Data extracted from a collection
○ ○ ○

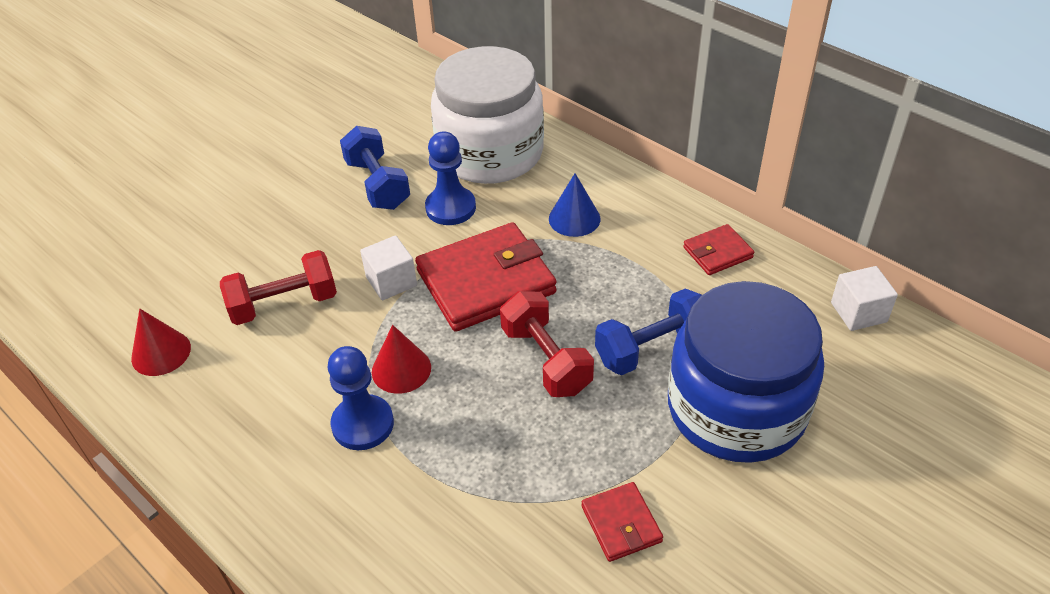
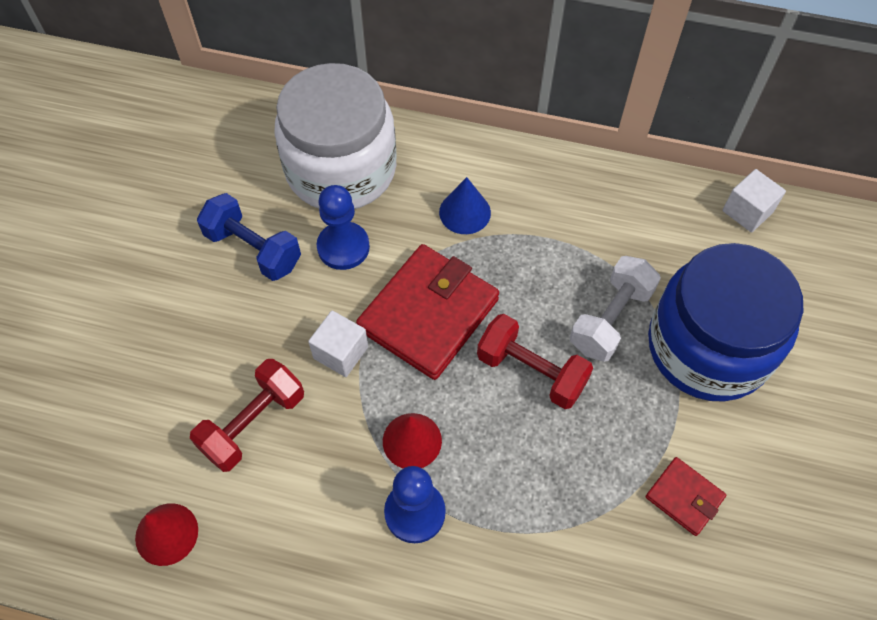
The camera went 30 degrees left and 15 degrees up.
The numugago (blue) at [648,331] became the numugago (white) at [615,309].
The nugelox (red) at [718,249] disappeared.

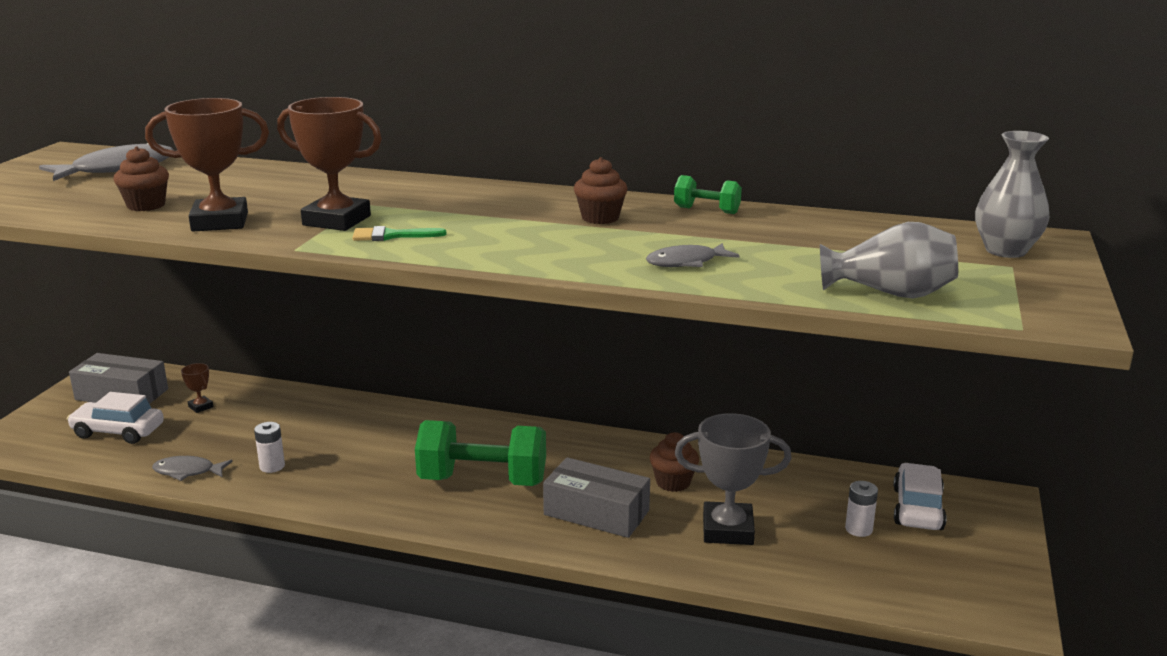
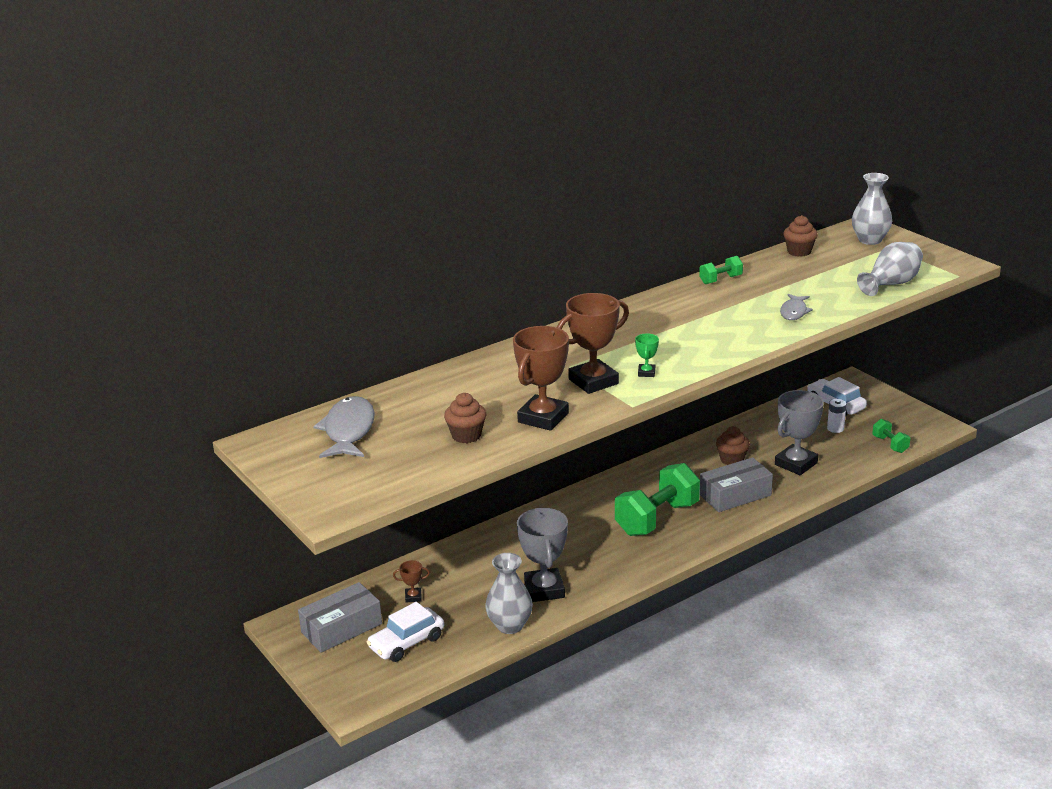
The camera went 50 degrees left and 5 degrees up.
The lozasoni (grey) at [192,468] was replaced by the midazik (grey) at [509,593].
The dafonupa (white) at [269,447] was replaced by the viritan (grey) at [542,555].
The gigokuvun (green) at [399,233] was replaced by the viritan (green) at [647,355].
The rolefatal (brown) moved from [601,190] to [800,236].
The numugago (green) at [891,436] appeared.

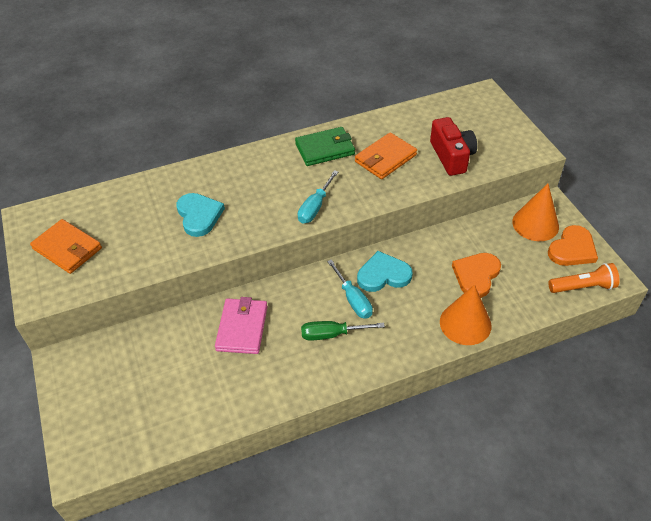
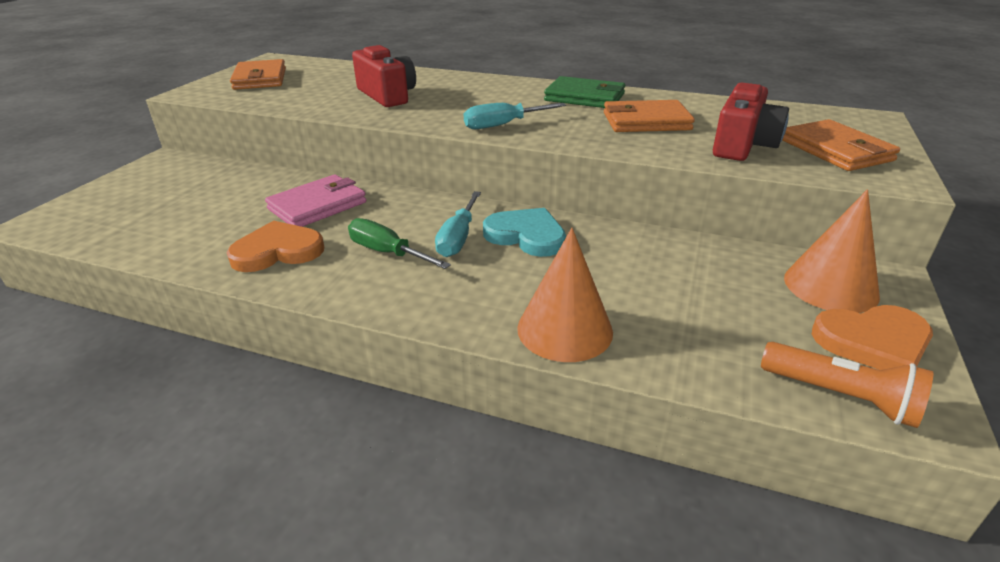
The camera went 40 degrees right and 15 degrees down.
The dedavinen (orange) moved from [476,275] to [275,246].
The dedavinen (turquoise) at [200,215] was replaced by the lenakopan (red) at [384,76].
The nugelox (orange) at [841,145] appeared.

○ ○ ○

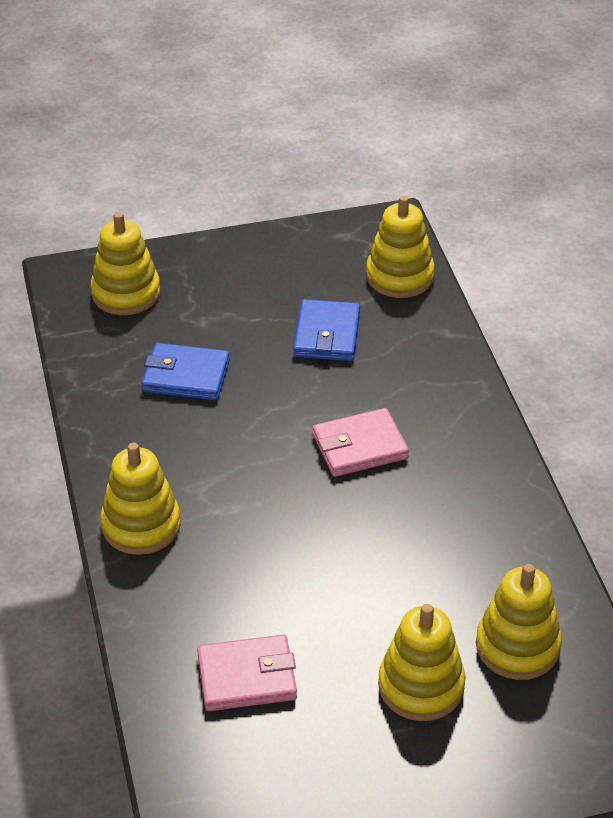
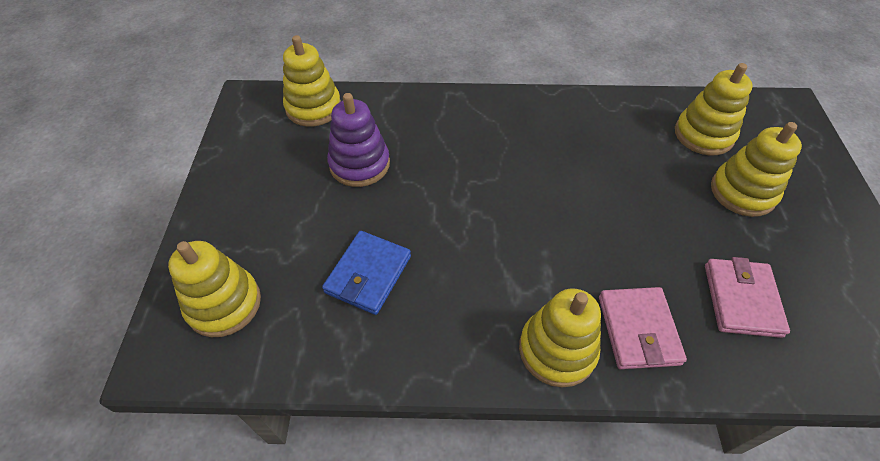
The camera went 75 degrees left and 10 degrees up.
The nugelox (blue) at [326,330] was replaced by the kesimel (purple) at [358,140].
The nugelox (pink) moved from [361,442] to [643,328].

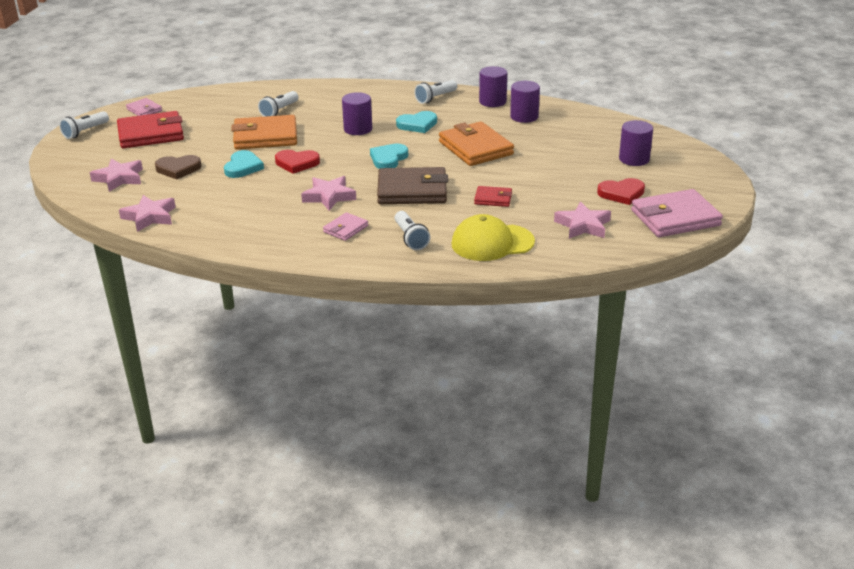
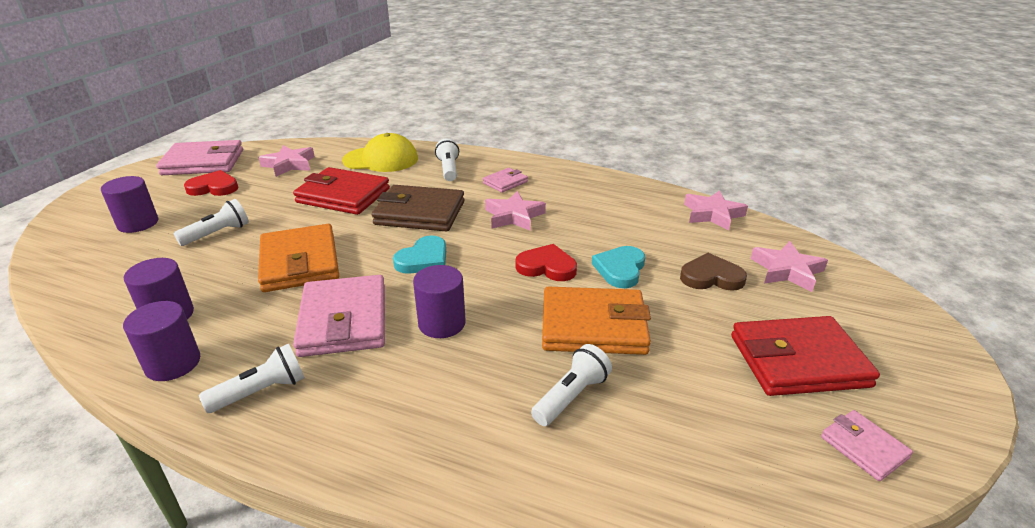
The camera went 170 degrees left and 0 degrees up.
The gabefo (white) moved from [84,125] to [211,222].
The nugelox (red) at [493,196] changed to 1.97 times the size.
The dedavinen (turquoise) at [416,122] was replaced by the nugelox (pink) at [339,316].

○ ○ ○

*What the exercise asks*
Using the data above, transcribe the lines that run from the line with "The camera went 30" to the line with "The numugago (blue)", both ends kept, and output nothing else.

*Result*
The camera went 30 degrees left and 15 degrees up.
The numugago (blue) at [648,331] became the numugago (white) at [615,309].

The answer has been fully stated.